◆ Problem ◆
Please copy out each line of the material below that contains the string "number".

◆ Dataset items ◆
= = = =

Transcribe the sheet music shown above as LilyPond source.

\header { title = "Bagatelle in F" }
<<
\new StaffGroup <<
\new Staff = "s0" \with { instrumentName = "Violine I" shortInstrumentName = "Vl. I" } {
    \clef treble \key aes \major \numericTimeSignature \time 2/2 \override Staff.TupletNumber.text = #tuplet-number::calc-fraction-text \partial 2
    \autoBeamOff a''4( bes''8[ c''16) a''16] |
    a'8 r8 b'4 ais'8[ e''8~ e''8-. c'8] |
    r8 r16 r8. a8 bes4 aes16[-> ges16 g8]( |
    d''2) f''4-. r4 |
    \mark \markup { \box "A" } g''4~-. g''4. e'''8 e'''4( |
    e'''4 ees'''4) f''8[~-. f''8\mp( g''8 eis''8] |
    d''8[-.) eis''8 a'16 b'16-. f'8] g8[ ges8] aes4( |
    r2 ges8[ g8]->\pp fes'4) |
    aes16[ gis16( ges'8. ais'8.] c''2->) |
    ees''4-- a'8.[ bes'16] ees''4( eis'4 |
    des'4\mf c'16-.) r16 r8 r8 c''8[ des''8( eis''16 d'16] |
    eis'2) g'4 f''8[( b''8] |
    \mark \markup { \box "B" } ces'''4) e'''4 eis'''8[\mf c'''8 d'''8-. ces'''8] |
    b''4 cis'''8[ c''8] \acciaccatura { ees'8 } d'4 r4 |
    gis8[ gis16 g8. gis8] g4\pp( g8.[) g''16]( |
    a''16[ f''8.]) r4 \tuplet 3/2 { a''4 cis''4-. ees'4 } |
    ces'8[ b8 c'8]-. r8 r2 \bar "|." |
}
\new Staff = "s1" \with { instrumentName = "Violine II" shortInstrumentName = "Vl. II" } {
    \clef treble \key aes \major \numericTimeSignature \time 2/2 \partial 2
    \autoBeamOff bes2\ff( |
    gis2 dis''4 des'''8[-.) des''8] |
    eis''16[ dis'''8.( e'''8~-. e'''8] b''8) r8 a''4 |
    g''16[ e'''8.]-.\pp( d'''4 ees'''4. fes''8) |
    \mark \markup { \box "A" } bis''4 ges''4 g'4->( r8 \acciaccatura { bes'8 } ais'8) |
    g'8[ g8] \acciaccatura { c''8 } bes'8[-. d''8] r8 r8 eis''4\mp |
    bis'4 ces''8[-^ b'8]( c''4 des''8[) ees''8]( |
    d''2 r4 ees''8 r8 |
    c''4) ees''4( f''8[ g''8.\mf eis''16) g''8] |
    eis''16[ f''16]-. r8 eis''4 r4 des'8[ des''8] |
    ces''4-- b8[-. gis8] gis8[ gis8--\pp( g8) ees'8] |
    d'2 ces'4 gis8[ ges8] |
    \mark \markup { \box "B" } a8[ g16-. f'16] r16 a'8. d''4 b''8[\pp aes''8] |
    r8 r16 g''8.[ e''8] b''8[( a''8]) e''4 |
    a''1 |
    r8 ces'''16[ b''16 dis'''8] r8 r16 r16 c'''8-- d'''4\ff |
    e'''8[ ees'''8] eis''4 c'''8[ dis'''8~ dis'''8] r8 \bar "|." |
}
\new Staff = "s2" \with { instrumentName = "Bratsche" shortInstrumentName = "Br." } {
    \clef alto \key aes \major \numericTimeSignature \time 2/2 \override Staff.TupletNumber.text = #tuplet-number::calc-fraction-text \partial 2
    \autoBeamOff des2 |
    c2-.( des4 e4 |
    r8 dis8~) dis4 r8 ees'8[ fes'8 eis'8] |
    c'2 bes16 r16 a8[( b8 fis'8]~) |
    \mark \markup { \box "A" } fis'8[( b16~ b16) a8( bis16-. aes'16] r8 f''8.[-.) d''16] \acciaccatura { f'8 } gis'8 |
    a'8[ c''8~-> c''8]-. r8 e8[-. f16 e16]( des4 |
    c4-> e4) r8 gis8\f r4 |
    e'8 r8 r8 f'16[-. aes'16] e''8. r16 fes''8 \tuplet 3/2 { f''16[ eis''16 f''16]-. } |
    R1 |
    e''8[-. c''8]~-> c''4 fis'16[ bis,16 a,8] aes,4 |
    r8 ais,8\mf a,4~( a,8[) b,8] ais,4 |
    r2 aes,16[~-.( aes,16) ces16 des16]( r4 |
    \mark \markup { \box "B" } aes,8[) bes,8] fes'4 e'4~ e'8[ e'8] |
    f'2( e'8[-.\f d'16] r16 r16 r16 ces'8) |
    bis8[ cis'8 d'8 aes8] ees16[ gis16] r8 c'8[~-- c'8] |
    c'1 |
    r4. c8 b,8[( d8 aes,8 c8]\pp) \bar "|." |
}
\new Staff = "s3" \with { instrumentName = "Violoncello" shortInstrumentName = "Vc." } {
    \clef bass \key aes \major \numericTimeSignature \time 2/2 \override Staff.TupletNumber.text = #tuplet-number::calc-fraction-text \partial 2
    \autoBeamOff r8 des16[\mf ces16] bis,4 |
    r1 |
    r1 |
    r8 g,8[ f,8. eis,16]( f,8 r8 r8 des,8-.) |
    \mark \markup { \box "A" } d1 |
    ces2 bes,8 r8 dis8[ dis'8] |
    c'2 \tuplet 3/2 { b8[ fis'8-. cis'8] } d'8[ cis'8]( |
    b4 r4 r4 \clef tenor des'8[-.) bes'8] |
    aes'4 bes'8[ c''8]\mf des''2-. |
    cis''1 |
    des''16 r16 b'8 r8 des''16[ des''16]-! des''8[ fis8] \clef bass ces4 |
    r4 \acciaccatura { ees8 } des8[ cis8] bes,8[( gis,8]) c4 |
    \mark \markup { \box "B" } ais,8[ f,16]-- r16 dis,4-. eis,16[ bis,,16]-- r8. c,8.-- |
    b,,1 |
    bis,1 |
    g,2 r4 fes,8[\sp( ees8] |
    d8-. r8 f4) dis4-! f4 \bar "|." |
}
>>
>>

= = = =

◆ Written response ◆
    \clef treble \key aes \major \numericTimeSignature \time 2/2 \override Staff.TupletNumber.text = #tuplet-number::calc-fraction-text \partial 2
    \clef alto \key aes \major \numericTimeSignature \time 2/2 \override Staff.TupletNumber.text = #tuplet-number::calc-fraction-text \partial 2
    \clef bass \key aes \major \numericTimeSignature \time 2/2 \override Staff.TupletNumber.text = #tuplet-number::calc-fraction-text \partial 2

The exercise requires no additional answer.